=== DATASET CONTENT ===

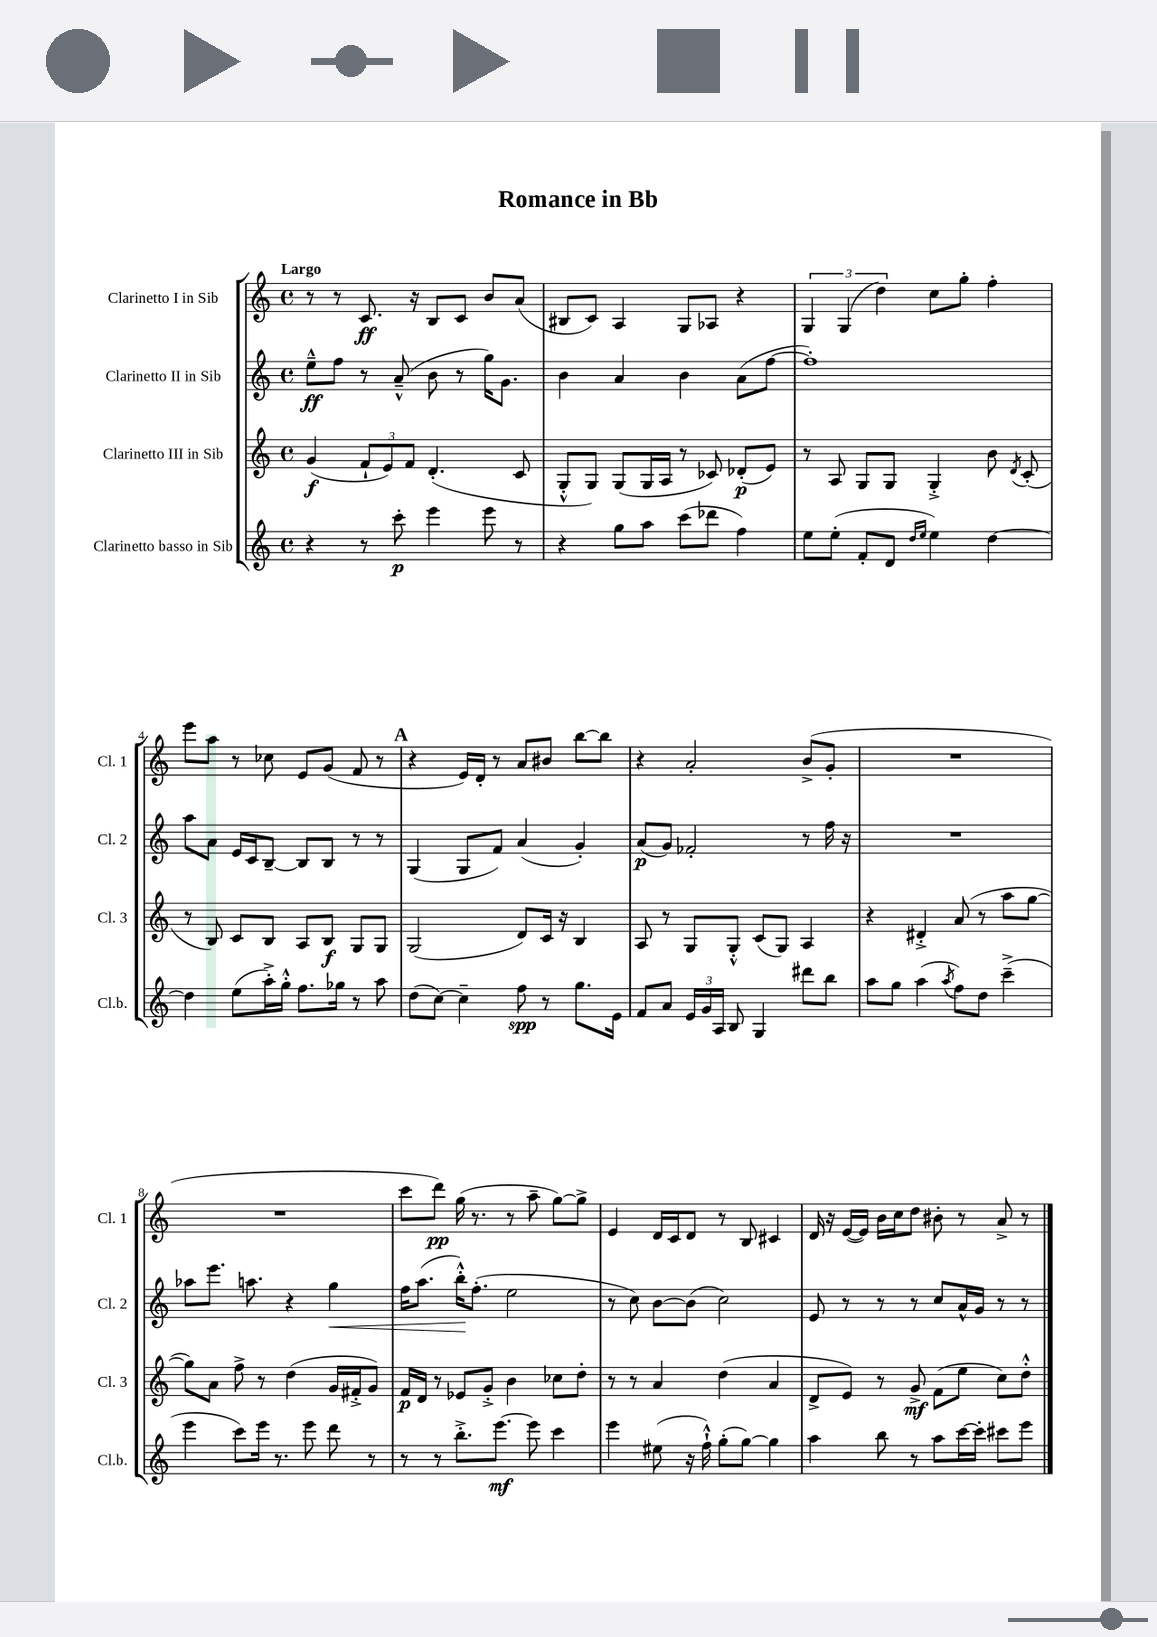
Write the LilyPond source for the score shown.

\header { title = "Romance in Bb" }
<<
\new StaffGroup <<
\new Staff = "s0" \with { instrumentName = "Clarinetto I in Sib" shortInstrumentName = "Cl. 1" } {
    \clef treble \key c \major \defaultTimeSignature \time 4/4 \tempo "Largo"
    \autoBeamOff r8 r8 c'8.\ff r16 b8[ c'8] b'8[ a'8]( |
    bis8[ c'8]) a4 g8[ aes8] r4 |
    \tuplet 3/2 { g4 g4( d''4) } c''8[ g''8]-. f''4-. |
    e'''8[ a''8] r8 ces''8 e'8[ g'8]( f'8 r8 |
    \mark \markup { \bold "A" } r4 e'16[) d'16]-. r8 a'8[ bis'8] b''8[~ b''8] |
    r4 a'2-. b'8[->( g'8]-. |
    R1 |
    R1 |
    c'''8[ d'''8]\pp) g''16( r8. r8 a''8-- g''8[~) g''8]-> |
    e'4 d'16[ c'16 d'8] r8 b8 cis'4 |
    d'16 r16 e'16[~( e'16]) b'16[ c''16 d''8] bis'8-. r8 a'8-> r8 \bar "|." |
}
\new Staff = "s1" \with { instrumentName = "Clarinetto II in Sib" shortInstrumentName = "Cl. 2" } {
    \clef treble \key c \major \defaultTimeSignature \time 4/4
    \autoBeamOff e''8[---^\ff f''8] r8 a'8---^( b'8 r8 g''16[) g'8.] |
    b'4 a'4 b'4 a'8[( f''8]~ |
    f''1-.) |
    a''8[ a'8] e'16[ c'16 b8]~-- b8[ b8] r8 r8 |
    \mark \markup { \bold "A" } g4( g8[ f'8]) a'4( g'4-.) |
    a'8[\p( g'8]) fes'2-. r8 f''16 r16 |
    R1 |
    aes''8[ e'''8.] a''8. r4 g''4\< |
    f''16[ a''8.]( b''16[-.-^\!) f''8.]-.( e''2 |
    r8 c''8) b'8[~ b'8]( c''2) |
    e'8 r8 r8 r8 c''8[ a'16-^ g'16] r8 r8 \bar "|." |
}
\new Staff = "s2" \with { instrumentName = "Clarinetto III in Sib" shortInstrumentName = "Cl. 3" } {
    \clef treble \key c \major \defaultTimeSignature \time 4/4
    \autoBeamOff g'4\f( \tuplet 3/2 { f'8[-! e'8) f'8] } d'4.-.( c'8 |
    g8[-.-^ g8]) g8[( g16 a16] r8 ces'8) des'8[-.\p( e'8]) |
    r8 a8 g8[ g8] g4-.-> b'8 \acciaccatura { d'8 } c'8-.( |
    r8 b8) c'8[ b8] a8[ b8]\f g8[ g8] |
    \mark \markup { \bold "A" } g2( d'8[) c'16] r16 b4 |
    a8 r8 g8[ g8]-.-^ c'8[( g8]) a4 |
    r4 dis'4-.-> a'8( r8 a''8[ g''8]~ |
    g''8[) a'8] f''8-> r8 d''4( g'16[ fis'16-.-> g'8]) |
    f'16[\p d'16] r8 ees'8[ g'8]-.-> b'4 ces''8[ d''8]-. |
    r8 r8 a'4 d''4( a'4 |
    d'8[-> e'8]) r8 g'8->\mf f'8[( e''8] c''8[) d''8]-.-^ \bar "|." |
}
\new Staff = "s3" \with { instrumentName = "Clarinetto basso in Sib" shortInstrumentName = "Cl.b." } {
    \clef treble \key c \major \defaultTimeSignature \time 4/4
    \autoBeamOff r4 r8 c'''8-.\p e'''4 e'''8 r8 |
    r4 g''8[ a''8] c'''8[( des'''8] f''4) |
    e''8[ e''8]-.( f'8[-. d'8] \grace { d''16[ e''16] } e''4) d''4~ |
    d''4 e''8[( a''16-.->) g''16]-.-^ f''8.[ ges''16] r8 a''8 |
    \mark \markup { \bold "A" } d''8[( c''8]~) c''4-- f''8\spp r8 g''8.[ e'16] |
    f'8[ a'8] \tuplet 3/2 { e'16[ g'16 a16] } b8 g4 dis'''8[ b''8] |
    a''8[ g''8] a''4( \acciaccatura { a''8 } f''8[) d''8] c'''4--->( |
    e'''4 c'''8[) e'''16] r8. e'''8 d'''8 r8 |
    r8 r8 b''8.[-.-> e'''8.]~\mf e'''8 c'''4 |
    e'''4 eis''8( r16 f''16-!-^) g''8[-.( g''8]~) g''4 |
    a''4 b''8 r8 a''8[ c'''16~ c'''16]-. cis'''8[ e'''8] \bar "|." |
}
>>
>>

===

Return every line of the listing above that contains the string "tuplet".

* **FINAL RESULT**:
    \tuplet 3/2 { g4 g4( d''4) } c''8[ g''8]-. f''4-. |
    \autoBeamOff g'4\f( \tuplet 3/2 { f'8[-! e'8) f'8] } d'4.-.( c'8 |
    f'8[ a'8] \tuplet 3/2 { e'16[ g'16 a16] } b8 g4 dis'''8[ b''8] |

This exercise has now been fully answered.